**WHAT YOU ARE ASKED TO DO**:
All entries are to be reproduced exactly; the pictures are to be omitted.

**TASK DATA**:

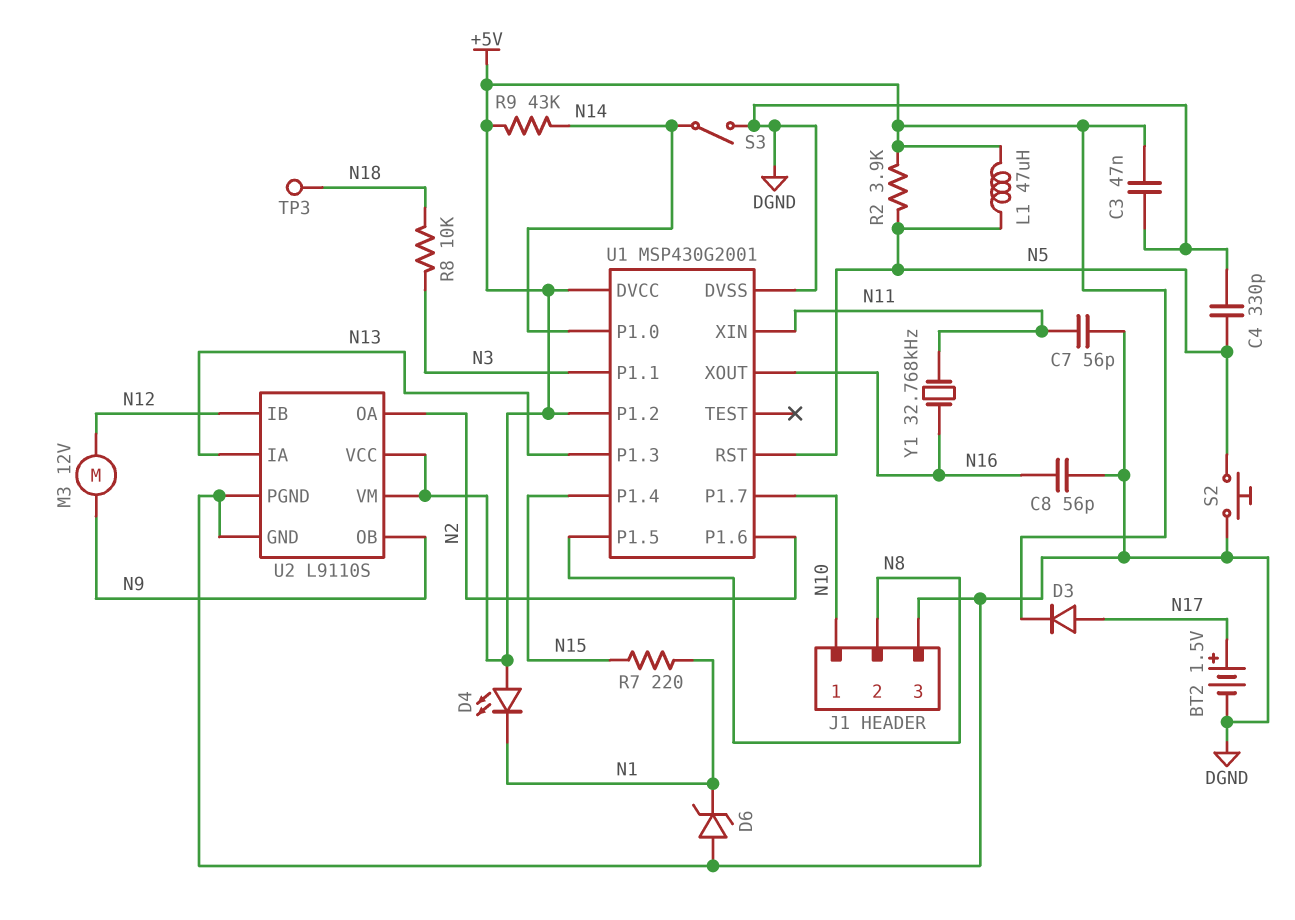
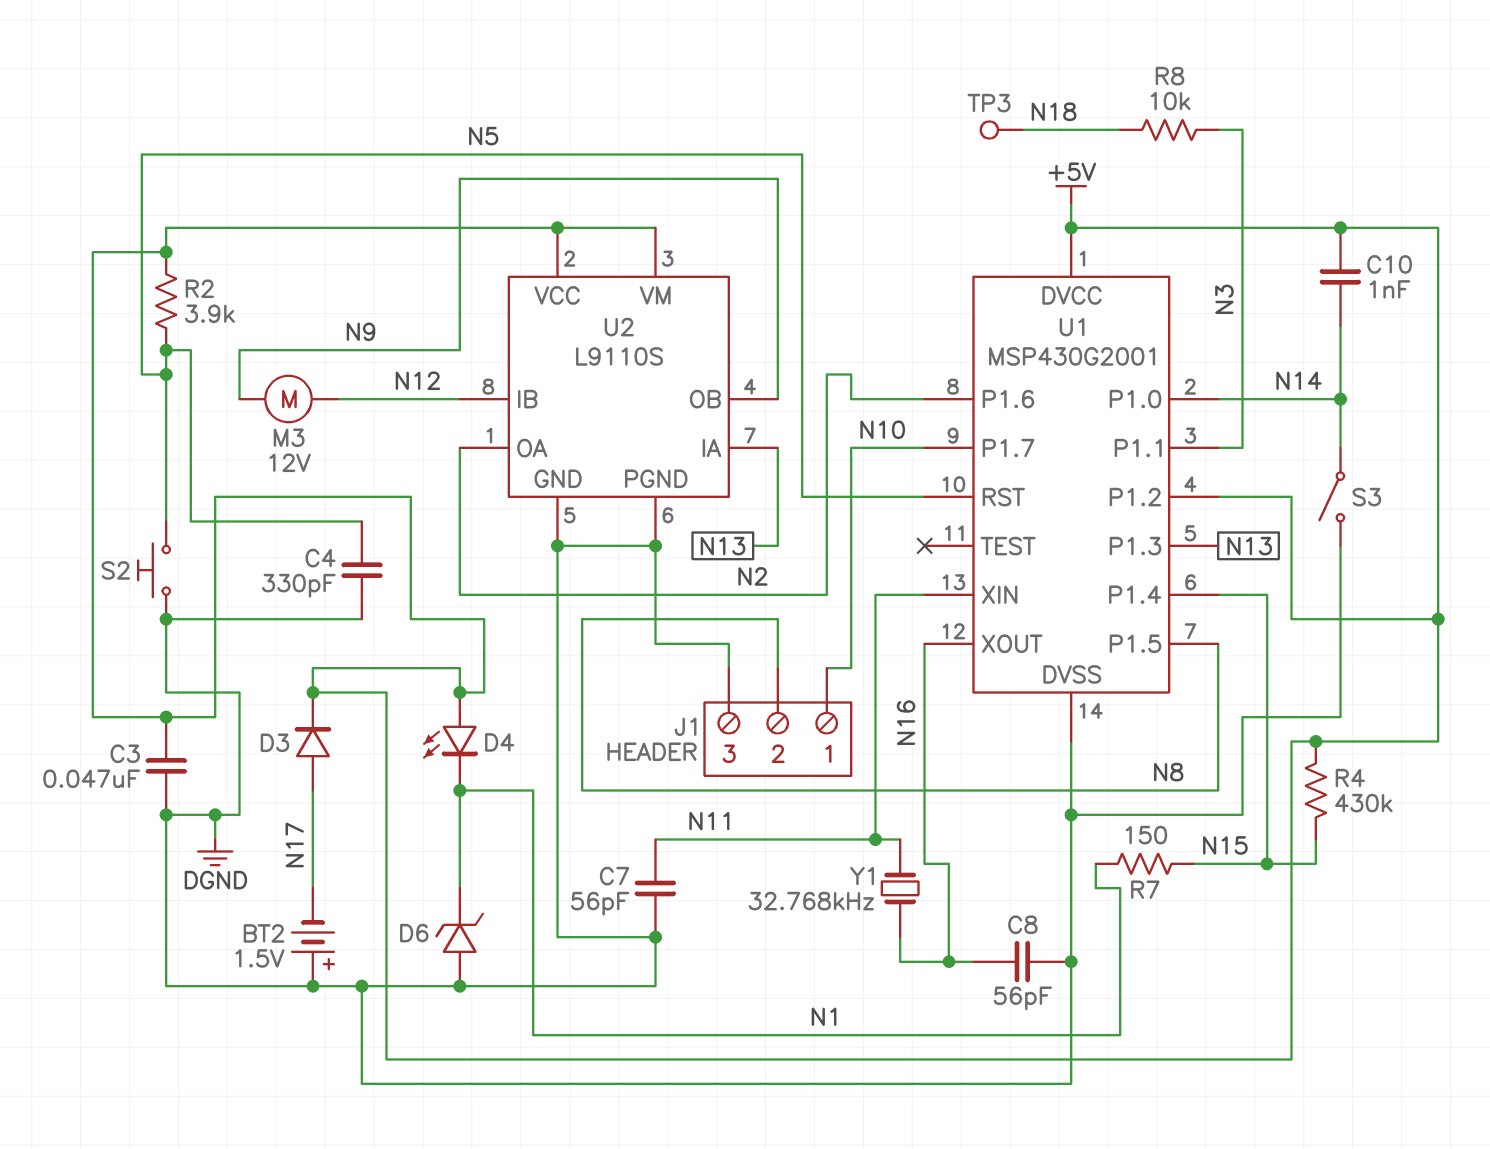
BT2: 1.5V (plus N17, minus DGND) -> 1.5V (plus DGND, minus N17)
C10: none -> 1nF (+5V, N14)
L1: 47uH (+5V, N5) -> none
R4: none -> 430k (+5V, N15)
R7: 220 (N1, N15) -> 150 (N1, N15)
R9: 43k (+5V, N14) -> none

**WRITTEN ANSWER**:
BT2: 1.5V (plus N17, minus DGND) -> 1.5V (plus DGND, minus N17)
C10: none -> 1nF (+5V, N14)
L1: 47uH (+5V, N5) -> none
R4: none -> 430k (+5V, N15)
R7: 220 (N1, N15) -> 150 (N1, N15)
R9: 43k (+5V, N14) -> none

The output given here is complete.